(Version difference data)
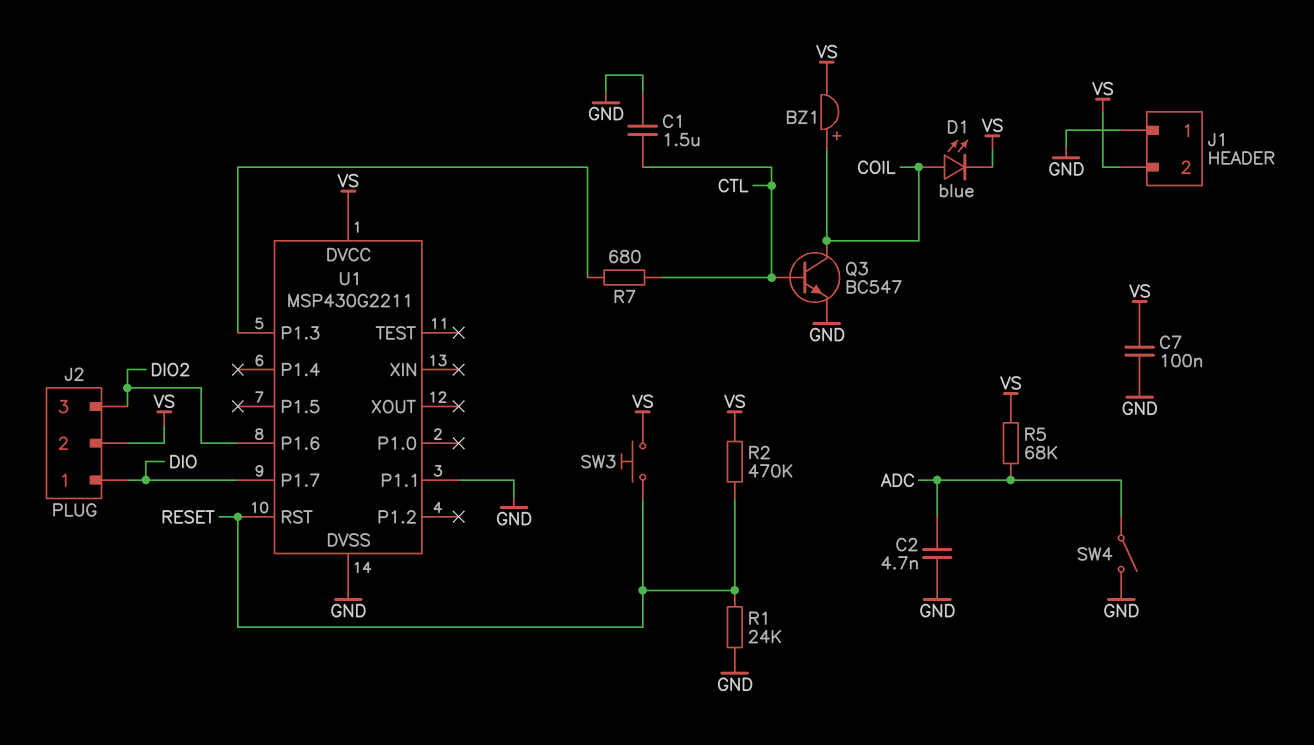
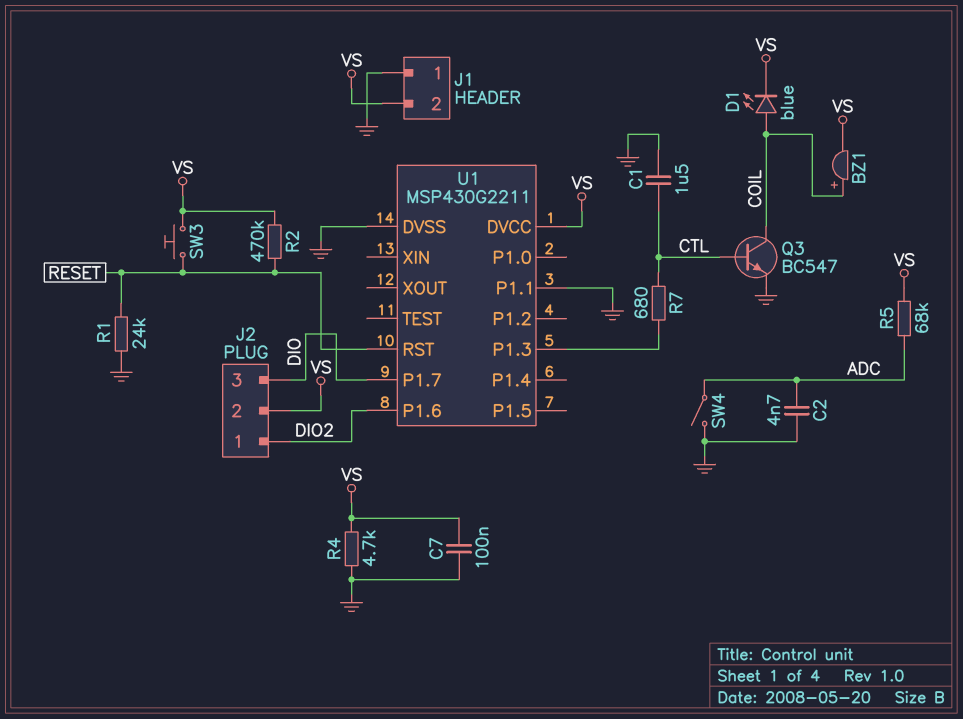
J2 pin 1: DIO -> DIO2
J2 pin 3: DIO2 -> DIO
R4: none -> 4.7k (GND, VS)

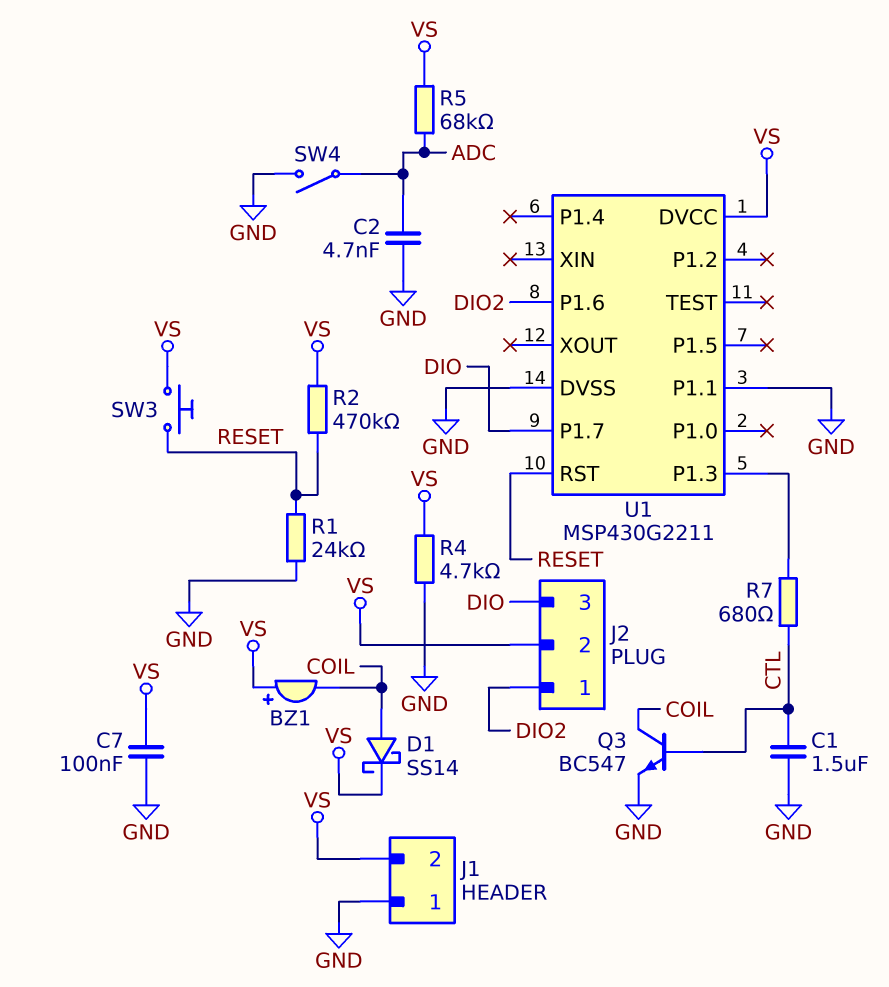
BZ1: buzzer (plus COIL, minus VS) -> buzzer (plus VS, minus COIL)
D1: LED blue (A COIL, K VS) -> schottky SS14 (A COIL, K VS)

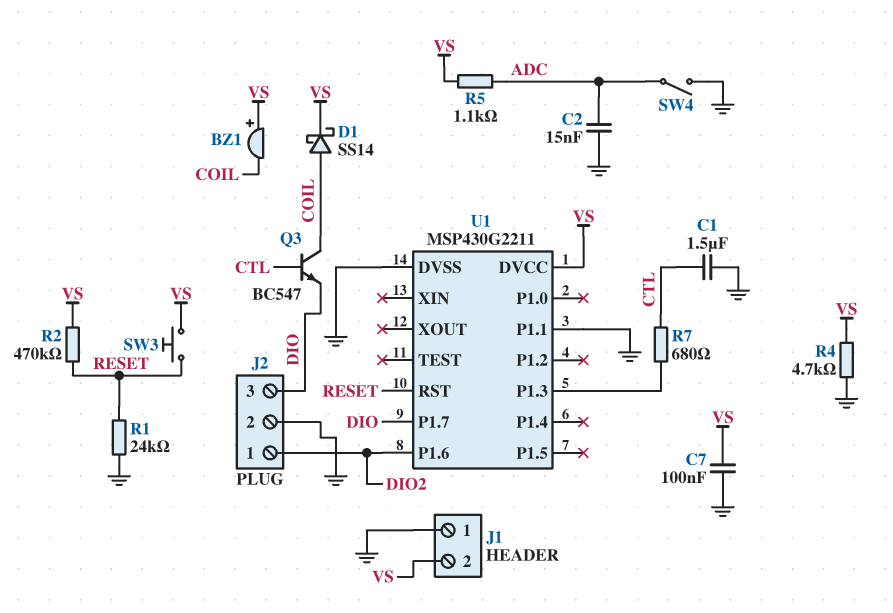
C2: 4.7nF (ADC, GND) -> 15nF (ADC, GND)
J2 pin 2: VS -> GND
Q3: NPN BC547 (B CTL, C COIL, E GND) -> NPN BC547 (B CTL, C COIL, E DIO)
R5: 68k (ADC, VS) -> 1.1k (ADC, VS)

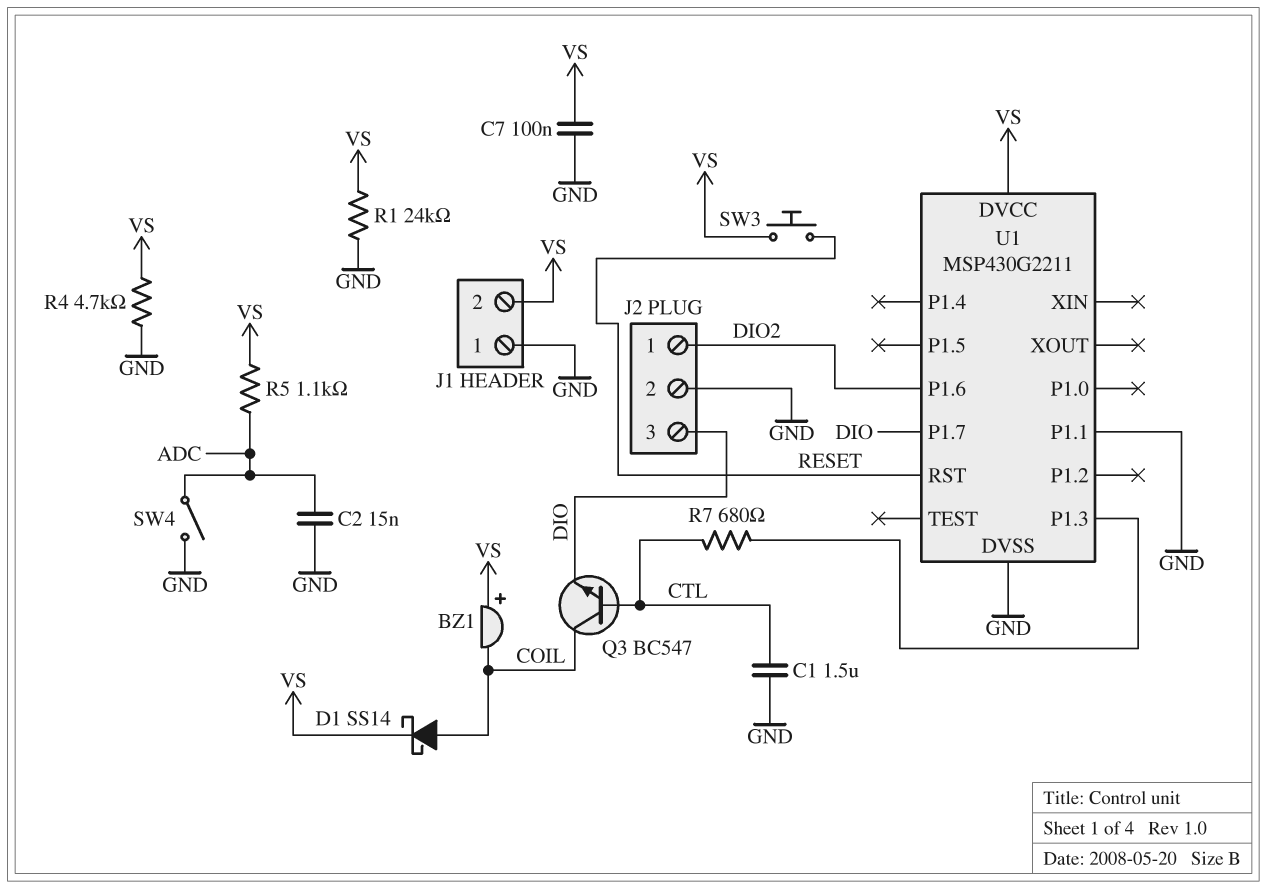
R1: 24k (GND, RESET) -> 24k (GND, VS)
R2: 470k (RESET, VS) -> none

> _ACTIVITY_: Only the text of the records belongs in the answer, printed exactly and without pictures.

> _YOUR RESPONSE_:
J2 pin 1: DIO -> DIO2
J2 pin 3: DIO2 -> DIO
R4: none -> 4.7k (GND, VS)

BZ1: buzzer (plus COIL, minus VS) -> buzzer (plus VS, minus COIL)
D1: LED blue (A COIL, K VS) -> schottky SS14 (A COIL, K VS)

C2: 4.7nF (ADC, GND) -> 15nF (ADC, GND)
J2 pin 2: VS -> GND
Q3: NPN BC547 (B CTL, C COIL, E GND) -> NPN BC547 (B CTL, C COIL, E DIO)
R5: 68k (ADC, VS) -> 1.1k (ADC, VS)

R1: 24k (GND, RESET) -> 24k (GND, VS)
R2: 470k (RESET, VS) -> none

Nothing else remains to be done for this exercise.